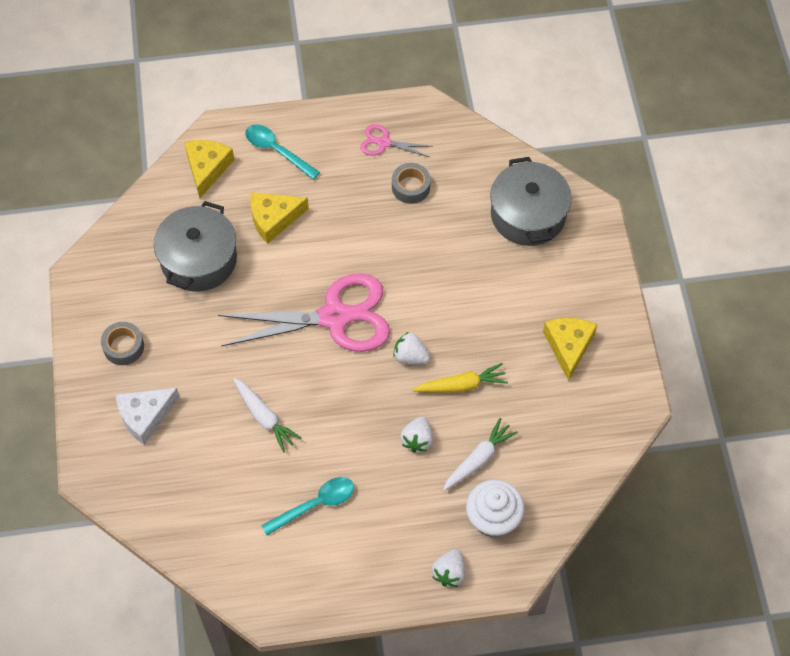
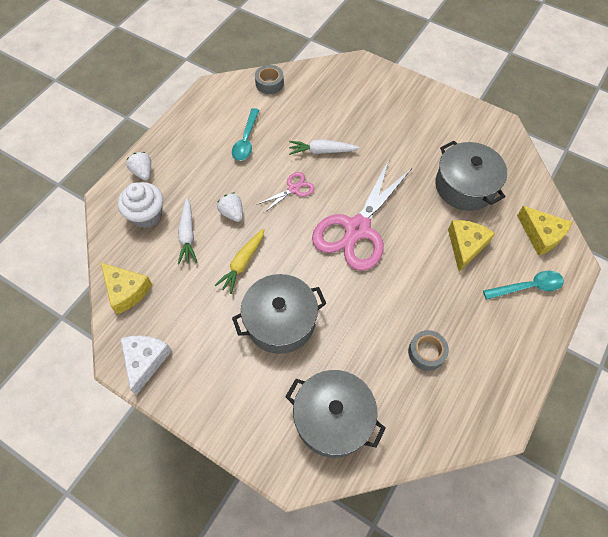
camera: 130 degrees right, 0 degrees up
(123, 347) = (430, 117): grey tape -> grey tape (269, 83)
(145, 416) = (374, 102): white cheese -> white cheese (145, 361)
(384, 143) = (484, 365): pink scissors -> pink scissors (293, 189)
(410, 356) = (290, 250): white strawberry -> none
(486, 310) = (280, 321): none -> grey pot
(568, 346) = (204, 351): yellow cheese -> yellow cheese (126, 291)

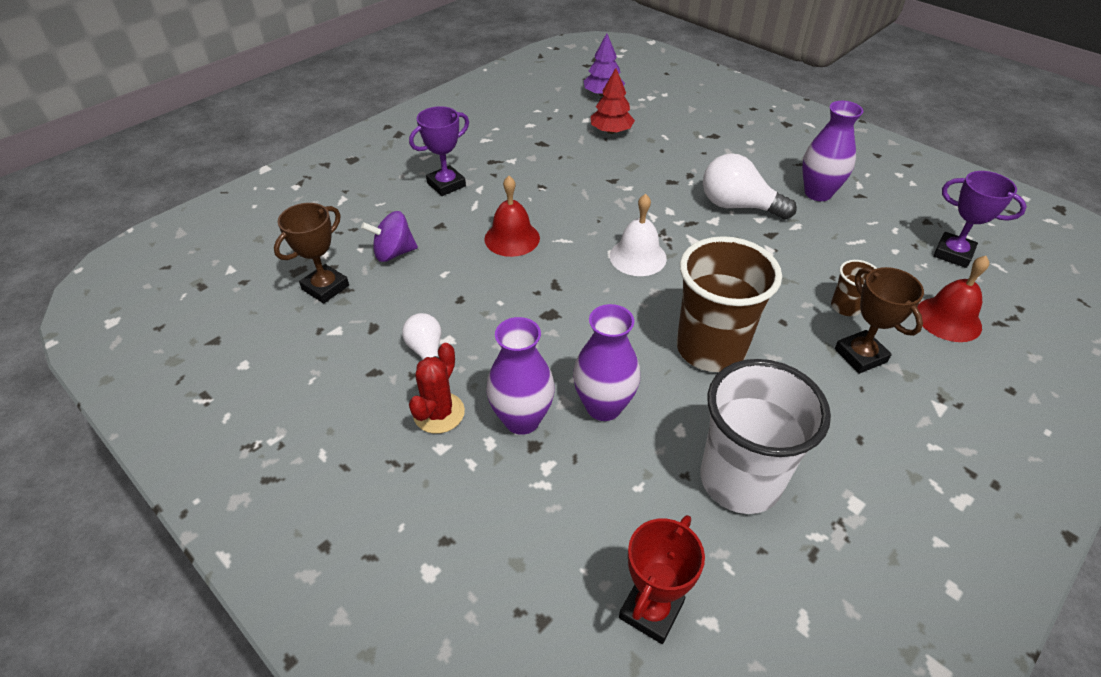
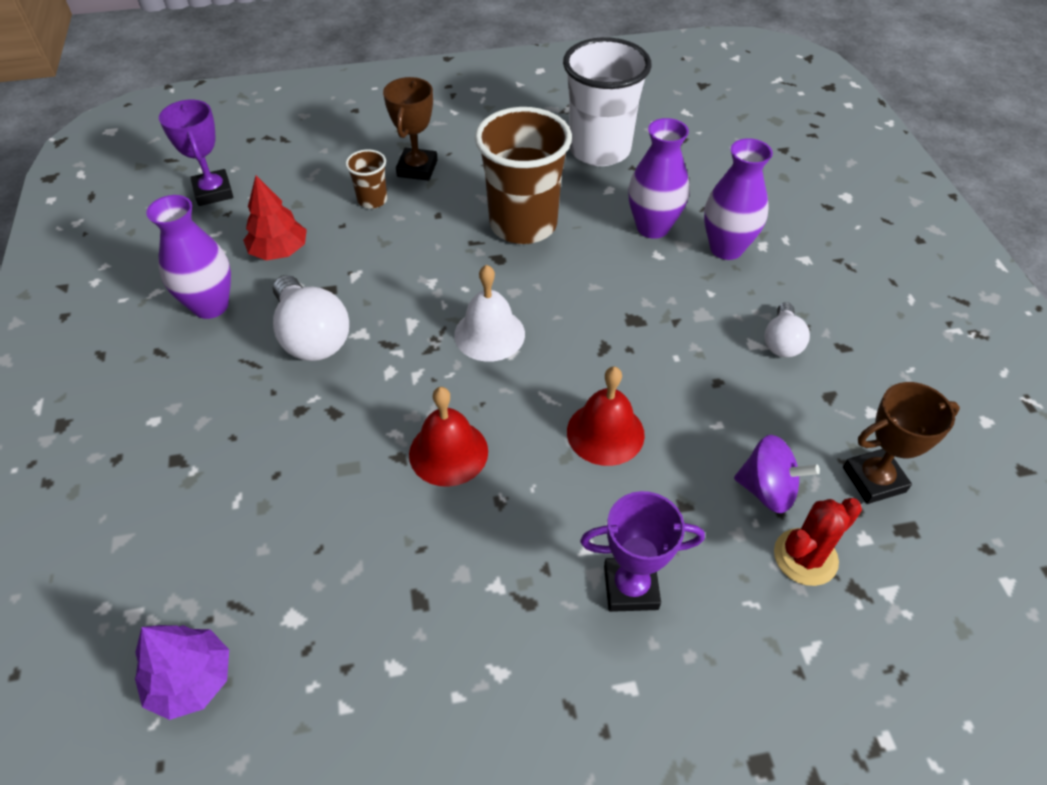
camera: 145 degrees left, 5 degrees up
(439, 413) = (795, 284): red cactus -> red cactus (805, 557)
(611, 131) = (292, 562): red tree -> red tree (279, 251)
(651, 610) = (715, 128): red trophy -> none
(948, 319) = (313, 157): red bell -> red bell (448, 452)

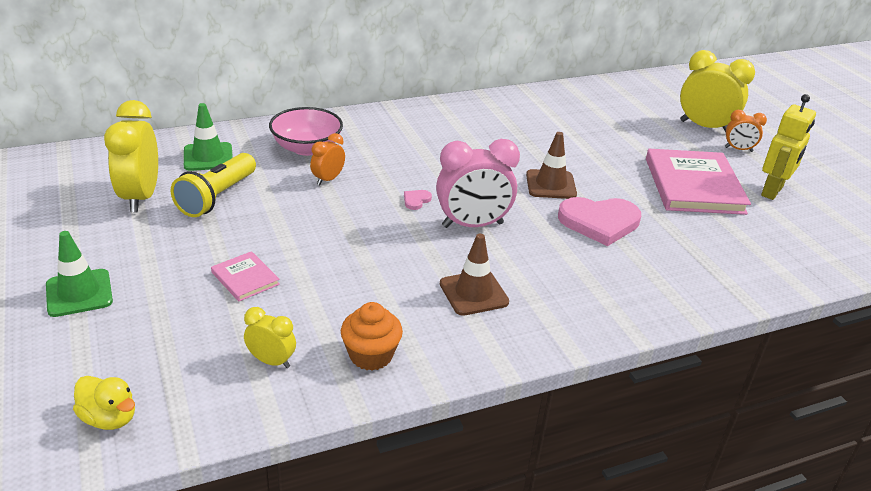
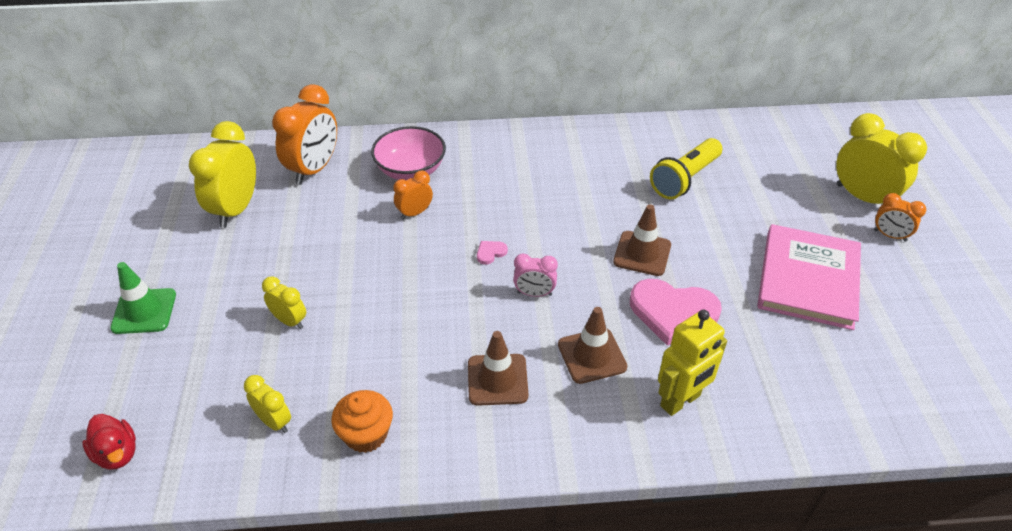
camera: 20 degrees right, 10 degrees up
(109, 418) = (117, 453): yellow duck -> red duck
(208, 157) = (314, 169): green traffic cone -> orange clock
(217, 197) = (303, 219): yellow flashlight -> yellow flashlight (685, 179)
(245, 278) = (290, 321): pink book -> yellow clock
(472, 225) = (534, 293): pink clock -> pink clock, size x0.53
(548, 263) = (592, 356): none -> brown traffic cone
(772, 191) = (902, 302): yellow robot -> yellow robot (680, 401)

········

Work instructions: Up to and including the line that holds "(245, 278) = (290, 321): pink", restate word for word each line of the records from their start, and only those lines, leaving out the pictures.

Reply to the exercise:
camera: 130 degrees right, 0 degrees up
(123, 347) = (430, 117): grey tape -> grey tape (269, 83)
(145, 416) = (374, 102): white cheese -> white cheese (145, 361)
(384, 143) = (484, 365): pink scissors -> pink scissors (293, 189)
(410, 356) = (290, 250): white strawberry -> none
(486, 310) = (280, 321): none -> grey pot
(568, 346) = (204, 351): yellow cheese -> yellow cheese (126, 291)

camera: 145 degrees left, 5 degrees up
(439, 413) = (795, 284): red cactus -> red cactus (805, 557)
(611, 131) = (292, 562): red tree -> red tree (279, 251)
(651, 610) = (715, 128): red trophy -> none
(948, 319) = (313, 157): red bell -> red bell (448, 452)

camera: 20 degrees right, 10 degrees up
(109, 418) = (117, 453): yellow duck -> red duck
(208, 157) = (314, 169): green traffic cone -> orange clock
(217, 197) = (303, 219): yellow flashlight -> yellow flashlight (685, 179)
(245, 278) = (290, 321): pink book -> yellow clock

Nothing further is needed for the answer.